▶ The task
The full set of records must be returned exactly, character for character.

____

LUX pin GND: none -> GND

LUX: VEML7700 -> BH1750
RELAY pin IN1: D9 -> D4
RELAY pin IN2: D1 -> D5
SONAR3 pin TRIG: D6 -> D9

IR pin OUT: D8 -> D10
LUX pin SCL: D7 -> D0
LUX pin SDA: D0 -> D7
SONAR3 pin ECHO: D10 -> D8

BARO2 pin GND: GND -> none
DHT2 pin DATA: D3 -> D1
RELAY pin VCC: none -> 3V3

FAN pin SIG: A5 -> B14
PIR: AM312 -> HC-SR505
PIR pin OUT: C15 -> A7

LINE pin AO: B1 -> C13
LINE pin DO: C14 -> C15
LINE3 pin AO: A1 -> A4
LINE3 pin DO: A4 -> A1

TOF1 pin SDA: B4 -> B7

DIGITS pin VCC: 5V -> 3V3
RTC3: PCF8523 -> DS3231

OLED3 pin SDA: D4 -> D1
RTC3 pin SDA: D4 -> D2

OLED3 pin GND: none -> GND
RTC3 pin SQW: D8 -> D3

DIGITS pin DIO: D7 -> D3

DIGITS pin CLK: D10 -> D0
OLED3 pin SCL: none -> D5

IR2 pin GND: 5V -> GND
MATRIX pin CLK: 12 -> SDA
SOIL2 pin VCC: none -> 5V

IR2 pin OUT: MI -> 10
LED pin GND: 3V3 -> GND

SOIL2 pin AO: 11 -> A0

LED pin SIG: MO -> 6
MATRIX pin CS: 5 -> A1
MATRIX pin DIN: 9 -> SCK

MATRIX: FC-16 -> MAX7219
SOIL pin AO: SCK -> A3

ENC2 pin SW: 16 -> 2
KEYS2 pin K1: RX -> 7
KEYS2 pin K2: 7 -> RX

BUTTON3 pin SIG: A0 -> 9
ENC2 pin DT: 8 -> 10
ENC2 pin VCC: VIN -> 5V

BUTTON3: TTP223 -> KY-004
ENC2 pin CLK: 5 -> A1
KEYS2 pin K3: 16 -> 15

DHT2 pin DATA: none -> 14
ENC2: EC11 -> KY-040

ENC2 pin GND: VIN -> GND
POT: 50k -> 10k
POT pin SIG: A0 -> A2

____

▶ Answer to this task
LUX pin GND: none -> GND

LUX: VEML7700 -> BH1750
RELAY pin IN1: D9 -> D4
RELAY pin IN2: D1 -> D5
SONAR3 pin TRIG: D6 -> D9

IR pin OUT: D8 -> D10
LUX pin SCL: D7 -> D0
LUX pin SDA: D0 -> D7
SONAR3 pin ECHO: D10 -> D8

BARO2 pin GND: GND -> none
DHT2 pin DATA: D3 -> D1
RELAY pin VCC: none -> 3V3

FAN pin SIG: A5 -> B14
PIR: AM312 -> HC-SR505
PIR pin OUT: C15 -> A7

LINE pin AO: B1 -> C13
LINE pin DO: C14 -> C15
LINE3 pin AO: A1 -> A4
LINE3 pin DO: A4 -> A1

TOF1 pin SDA: B4 -> B7

DIGITS pin VCC: 5V -> 3V3
RTC3: PCF8523 -> DS3231

OLED3 pin SDA: D4 -> D1
RTC3 pin SDA: D4 -> D2

OLED3 pin GND: none -> GND
RTC3 pin SQW: D8 -> D3

DIGITS pin DIO: D7 -> D3

DIGITS pin CLK: D10 -> D0
OLED3 pin SCL: none -> D5

IR2 pin GND: 5V -> GND
MATRIX pin CLK: 12 -> SDA
SOIL2 pin VCC: none -> 5V

IR2 pin OUT: MI -> 10
LED pin GND: 3V3 -> GND

SOIL2 pin AO: 11 -> A0

LED pin SIG: MO -> 6
MATRIX pin CS: 5 -> A1
MATRIX pin DIN: 9 -> SCK

MATRIX: FC-16 -> MAX7219
SOIL pin AO: SCK -> A3

ENC2 pin SW: 16 -> 2
KEYS2 pin K1: RX -> 7
KEYS2 pin K2: 7 -> RX

BUTTON3 pin SIG: A0 -> 9
ENC2 pin DT: 8 -> 10
ENC2 pin VCC: VIN -> 5V

BUTTON3: TTP223 -> KY-004
ENC2 pin CLK: 5 -> A1
KEYS2 pin K3: 16 -> 15

DHT2 pin DATA: none -> 14
ENC2: EC11 -> KY-040

ENC2 pin GND: VIN -> GND
POT: 50k -> 10k
POT pin SIG: A0 -> A2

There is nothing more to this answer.